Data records
----
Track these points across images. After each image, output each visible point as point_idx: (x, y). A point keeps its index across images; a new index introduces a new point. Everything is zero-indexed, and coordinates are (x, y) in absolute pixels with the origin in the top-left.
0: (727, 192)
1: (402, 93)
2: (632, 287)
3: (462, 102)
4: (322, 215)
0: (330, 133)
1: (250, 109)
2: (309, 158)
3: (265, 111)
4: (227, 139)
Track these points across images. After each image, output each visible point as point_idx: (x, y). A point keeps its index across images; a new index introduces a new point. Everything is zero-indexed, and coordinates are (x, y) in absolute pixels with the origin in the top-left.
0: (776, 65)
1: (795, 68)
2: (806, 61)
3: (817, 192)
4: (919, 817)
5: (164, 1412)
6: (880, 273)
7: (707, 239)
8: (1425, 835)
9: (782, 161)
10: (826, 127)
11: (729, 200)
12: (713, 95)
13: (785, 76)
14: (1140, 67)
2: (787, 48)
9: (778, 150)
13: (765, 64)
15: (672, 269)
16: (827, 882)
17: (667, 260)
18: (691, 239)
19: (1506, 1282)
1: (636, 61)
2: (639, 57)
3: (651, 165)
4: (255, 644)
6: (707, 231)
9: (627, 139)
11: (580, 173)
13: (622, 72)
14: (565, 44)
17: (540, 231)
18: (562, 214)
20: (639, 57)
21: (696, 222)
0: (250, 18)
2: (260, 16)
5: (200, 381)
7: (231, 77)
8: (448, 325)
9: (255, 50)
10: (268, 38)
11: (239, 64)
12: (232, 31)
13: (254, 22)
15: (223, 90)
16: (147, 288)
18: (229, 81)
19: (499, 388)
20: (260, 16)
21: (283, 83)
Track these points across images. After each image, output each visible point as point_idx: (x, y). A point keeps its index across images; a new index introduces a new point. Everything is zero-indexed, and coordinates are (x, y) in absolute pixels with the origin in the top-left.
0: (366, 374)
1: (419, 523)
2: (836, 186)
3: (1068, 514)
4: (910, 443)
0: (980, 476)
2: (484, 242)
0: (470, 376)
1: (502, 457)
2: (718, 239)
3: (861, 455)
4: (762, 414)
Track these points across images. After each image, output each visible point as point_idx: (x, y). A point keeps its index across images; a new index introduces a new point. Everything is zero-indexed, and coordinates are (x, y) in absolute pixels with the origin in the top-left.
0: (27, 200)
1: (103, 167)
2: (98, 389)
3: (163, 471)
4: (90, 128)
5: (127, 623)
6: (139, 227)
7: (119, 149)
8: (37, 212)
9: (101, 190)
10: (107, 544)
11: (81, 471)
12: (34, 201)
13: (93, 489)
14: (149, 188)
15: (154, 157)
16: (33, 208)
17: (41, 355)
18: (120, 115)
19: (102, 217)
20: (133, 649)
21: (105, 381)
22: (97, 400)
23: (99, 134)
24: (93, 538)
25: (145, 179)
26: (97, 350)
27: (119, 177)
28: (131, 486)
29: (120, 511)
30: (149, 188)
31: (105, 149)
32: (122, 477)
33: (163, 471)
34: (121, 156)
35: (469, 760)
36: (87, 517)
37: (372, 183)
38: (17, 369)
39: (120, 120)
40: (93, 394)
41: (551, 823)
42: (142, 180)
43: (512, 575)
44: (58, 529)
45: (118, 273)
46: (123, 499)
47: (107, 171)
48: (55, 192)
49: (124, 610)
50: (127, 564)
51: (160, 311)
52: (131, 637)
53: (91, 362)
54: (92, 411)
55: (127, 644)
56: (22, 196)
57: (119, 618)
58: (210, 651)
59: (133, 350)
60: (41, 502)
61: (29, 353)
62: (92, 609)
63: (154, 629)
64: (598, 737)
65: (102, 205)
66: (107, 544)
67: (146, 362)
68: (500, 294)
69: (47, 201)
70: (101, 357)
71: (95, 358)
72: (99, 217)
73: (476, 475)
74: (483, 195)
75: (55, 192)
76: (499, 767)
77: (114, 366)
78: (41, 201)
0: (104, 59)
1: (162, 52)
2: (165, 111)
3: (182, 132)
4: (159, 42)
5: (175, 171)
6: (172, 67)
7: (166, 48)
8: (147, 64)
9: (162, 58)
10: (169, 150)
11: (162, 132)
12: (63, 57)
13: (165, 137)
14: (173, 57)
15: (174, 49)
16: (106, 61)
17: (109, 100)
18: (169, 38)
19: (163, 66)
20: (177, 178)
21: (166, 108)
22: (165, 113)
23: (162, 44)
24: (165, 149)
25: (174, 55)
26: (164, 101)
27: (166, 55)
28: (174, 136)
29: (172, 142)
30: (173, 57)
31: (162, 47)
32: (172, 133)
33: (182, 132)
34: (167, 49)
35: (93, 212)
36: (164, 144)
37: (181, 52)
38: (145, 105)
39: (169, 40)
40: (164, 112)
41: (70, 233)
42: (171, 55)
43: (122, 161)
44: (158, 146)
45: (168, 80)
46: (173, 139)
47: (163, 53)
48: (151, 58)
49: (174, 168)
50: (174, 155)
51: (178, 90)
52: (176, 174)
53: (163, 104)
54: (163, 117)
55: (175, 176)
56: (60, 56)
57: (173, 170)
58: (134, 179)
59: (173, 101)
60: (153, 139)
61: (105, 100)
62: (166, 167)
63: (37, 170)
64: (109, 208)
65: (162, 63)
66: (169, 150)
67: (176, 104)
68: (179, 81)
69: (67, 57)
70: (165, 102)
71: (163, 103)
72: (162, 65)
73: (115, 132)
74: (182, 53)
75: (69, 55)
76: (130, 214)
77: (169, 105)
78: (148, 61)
----
== Written exercise ==
Can you express every line of the records above as a Markdown table with a Row column numbering each line and a Line column holding it, leaving out any blank lines?

== Task output ==
| Row | Line |
|---|---|
| 1 | Track these points across images. After each image, output each visible point as point_idx: (x, y). A point keeps its index across images; a new index introduces a new point. Everything is zero-indexed, and coordinates are (x, y) in absolute pixels with the origin in the top-left. |
| 2 | 0: (727, 192) |
| 3 | 1: (402, 93) |
| 4 | 2: (632, 287) |
| 5 | 3: (462, 102) |
| 6 | 4: (322, 215) |
| 7 | 0: (330, 133) |
| 8 | 1: (250, 109) |
| 9 | 2: (309, 158) |
| 10 | 3: (265, 111) |
| 11 | 4: (227, 139) |
| 12 | Track these points across images. After each image, output each visible point as point_idx: (x, y). A point keeps its index across images; a new index introduces a new point. Everything is zero-indexed, and coordinates are (x, y) in absolute pixels with the origin in the top-left. |
| 13 | 0: (776, 65) |
| 14 | 1: (795, 68) |
| 15 | 2: (806, 61) |
| 16 | 3: (817, 192) |
| 17 | 4: (919, 817) |
| 18 | 5: (164, 1412) |
| 19 | 6: (880, 273) |
| 20 | 7: (707, 239) |
| 21 | 8: (1425, 835) |
| 22 | 9: (782, 161) |
| 23 | 10: (826, 127) |
| 24 | 11: (729, 200) |
| 25 | 12: (713, 95) |
| 26 | 13: (785, 76) |
| 27 | 14: (1140, 67) |
| 28 | 2: (787, 48) |
| 29 | 9: (778, 150) |
| 30 | 13: (765, 64) |
| 31 | 15: (672, 269) |
| 32 | 16: (827, 882) |
| 33 | 17: (667, 260) |
| 34 | 18: (691, 239) |
| 35 | 19: (1506, 1282) |
| 36 | 1: (636, 61) |
| 37 | 2: (639, 57) |
| 38 | 3: (651, 165) |
| 39 | 4: (255, 644) |
| 40 | 6: (707, 231) |
| 41 | 9: (627, 139) |
| 42 | 11: (580, 173) |
| 43 | 13: (622, 72) |
| 44 | 14: (565, 44) |
| 45 | 17: (540, 231) |
| 46 | 18: (562, 214) |
| 47 | 20: (639, 57) |
| 48 | 21: (696, 222) |
| 49 | 0: (250, 18) |
| 50 | 2: (260, 16) |
| 51 | 5: (200, 381) |
| 52 | 7: (231, 77) |
| 53 | 8: (448, 325) |
| 54 | 9: (255, 50) |
| 55 | 10: (268, 38) |
| 56 | 11: (239, 64) |
| 57 | 12: (232, 31) |
| 58 | 13: (254, 22) |
| 59 | 15: (223, 90) |
| 60 | 16: (147, 288) |
| 61 | 18: (229, 81) |
| 62 | 19: (499, 388) |
| 63 | 20: (260, 16) |
| 64 | 21: (283, 83) |
| 65 | Track these points across images. After each image, output each visible point as point_idx: (x, y). A point keeps its index across images; a new index introduces a new point. Everything is zero-indexed, and coordinates are (x, y) in absolute pixels with the origin in the top-left. |
| 66 | 0: (366, 374) |
| 67 | 1: (419, 523) |
| 68 | 2: (836, 186) |
| 69 | 3: (1068, 514) |
| 70 | 4: (910, 443) |
| 71 | 0: (980, 476) |
| 72 | 2: (484, 242) |
| 73 | 0: (470, 376) |
| 74 | 1: (502, 457) |
| 75 | 2: (718, 239) |
| 76 | 3: (861, 455) |
| 77 | 4: (762, 414) |
| 78 | Track these points across images. After each image, output each visible point as point_idx: (x, y). A point keeps its index across images; a new index introduces a new point. Everything is zero-indexed, and coordinates are (x, y) in absolute pixels with the origin in the top-left. |
| 79 | 0: (27, 200) |
| 80 | 1: (103, 167) |
| 81 | 2: (98, 389) |
| 82 | 3: (163, 471) |
| 83 | 4: (90, 128) |
| 84 | 5: (127, 623) |
| 85 | 6: (139, 227) |
| 86 | 7: (119, 149) |
| 87 | 8: (37, 212) |
| 88 | 9: (101, 190) |
| 89 | 10: (107, 544) |
| 90 | 11: (81, 471) |
| 91 | 12: (34, 201) |
| 92 | 13: (93, 489) |
| 93 | 14: (149, 188) |
| 94 | 15: (154, 157) |
| 95 | 16: (33, 208) |
| 96 | 17: (41, 355) |
| 97 | 18: (120, 115) |
| 98 | 19: (102, 217) |
| 99 | 20: (133, 649) |
| 100 | 21: (105, 381) |
| 101 | 22: (97, 400) |
| 102 | 23: (99, 134) |
| 103 | 24: (93, 538) |
| 104 | 25: (145, 179) |
| 105 | 26: (97, 350) |
| 106 | 27: (119, 177) |
| 107 | 28: (131, 486) |
| 108 | 29: (120, 511) |
| 109 | 30: (149, 188) |
| 110 | 31: (105, 149) |
| 111 | 32: (122, 477) |
| 112 | 33: (163, 471) |
| 113 | 34: (121, 156) |
| 114 | 35: (469, 760) |
| 115 | 36: (87, 517) |
| 116 | 37: (372, 183) |
| 117 | 38: (17, 369) |
| 118 | 39: (120, 120) |
| 119 | 40: (93, 394) |
| 120 | 41: (551, 823) |
| 121 | 42: (142, 180) |
| 122 | 43: (512, 575) |
| 123 | 44: (58, 529) |
| 124 | 45: (118, 273) |
| 125 | 46: (123, 499) |
| 126 | 47: (107, 171) |
| 127 | 48: (55, 192) |
| 128 | 49: (124, 610) |
| 129 | 50: (127, 564) |
| 130 | 51: (160, 311) |
| 131 | 52: (131, 637) |
| 132 | 53: (91, 362) |
| 133 | 54: (92, 411) |
| 134 | 55: (127, 644) |
| 135 | 56: (22, 196) |
| 136 | 57: (119, 618) |
| 137 | 58: (210, 651) |
| 138 | 59: (133, 350) |
| 139 | 60: (41, 502) |
| 140 | 61: (29, 353) |
| 141 | 62: (92, 609) |
| 142 | 63: (154, 629) |
| 143 | 64: (598, 737) |
| 144 | 65: (102, 205) |
| 145 | 66: (107, 544) |
| 146 | 67: (146, 362) |
| 147 | 68: (500, 294) |
| 148 | 69: (47, 201) |
| 149 | 70: (101, 357) |
| 150 | 71: (95, 358) |
| 151 | 72: (99, 217) |
| 152 | 73: (476, 475) |
| 153 | 74: (483, 195) |
| 154 | 75: (55, 192) |
| 155 | 76: (499, 767) |
| 156 | 77: (114, 366) |
| 157 | 78: (41, 201) |
| 158 | 0: (104, 59) |
| 159 | 1: (162, 52) |
| 160 | 2: (165, 111) |
| 161 | 3: (182, 132) |
| 162 | 4: (159, 42) |
| 163 | 5: (175, 171) |
| 164 | 6: (172, 67) |
| 165 | 7: (166, 48) |
| 166 | 8: (147, 64) |
| 167 | 9: (162, 58) |
| 168 | 10: (169, 150) |
| 169 | 11: (162, 132) |
| 170 | 12: (63, 57) |
| 171 | 13: (165, 137) |
| 172 | 14: (173, 57) |
| 173 | 15: (174, 49) |
| 174 | 16: (106, 61) |
| 175 | 17: (109, 100) |
| 176 | 18: (169, 38) |
| 177 | 19: (163, 66) |
| 178 | 20: (177, 178) |
| 179 | 21: (166, 108) |
| 180 | 22: (165, 113) |
| 181 | 23: (162, 44) |
| 182 | 24: (165, 149) |
| 183 | 25: (174, 55) |
| 184 | 26: (164, 101) |
| 185 | 27: (166, 55) |
| 186 | 28: (174, 136) |
| 187 | 29: (172, 142) |
| 188 | 30: (173, 57) |
| 189 | 31: (162, 47) |
| 190 | 32: (172, 133) |
| 191 | 33: (182, 132) |
| 192 | 34: (167, 49) |
| 193 | 35: (93, 212) |
| 194 | 36: (164, 144) |
| 195 | 37: (181, 52) |
| 196 | 38: (145, 105) |
| 197 | 39: (169, 40) |
| 198 | 40: (164, 112) |
| 199 | 41: (70, 233) |
| 200 | 42: (171, 55) |
| 201 | 43: (122, 161) |
| 202 | 44: (158, 146) |
| 203 | 45: (168, 80) |
| 204 | 46: (173, 139) |
| 205 | 47: (163, 53) |
| 206 | 48: (151, 58) |
| 207 | 49: (174, 168) |
| 208 | 50: (174, 155) |
| 209 | 51: (178, 90) |
| 210 | 52: (176, 174) |
| 211 | 53: (163, 104) |
| 212 | 54: (163, 117) |
| 213 | 55: (175, 176) |
| 214 | 56: (60, 56) |
| 215 | 57: (173, 170) |
| 216 | 58: (134, 179) |
| 217 | 59: (173, 101) |
| 218 | 60: (153, 139) |
| 219 | 61: (105, 100) |
| 220 | 62: (166, 167) |
| 221 | 63: (37, 170) |
| 222 | 64: (109, 208) |
| 223 | 65: (162, 63) |
| 224 | 66: (169, 150) |
| 225 | 67: (176, 104) |
| 226 | 68: (179, 81) |
| 227 | 69: (67, 57) |
| 228 | 70: (165, 102) |
| 229 | 71: (163, 103) |
| 230 | 72: (162, 65) |
| 231 | 73: (115, 132) |
| 232 | 74: (182, 53) |
| 233 | 75: (69, 55) |
| 234 | 76: (130, 214) |
| 235 | 77: (169, 105) |
| 236 | 78: (148, 61) |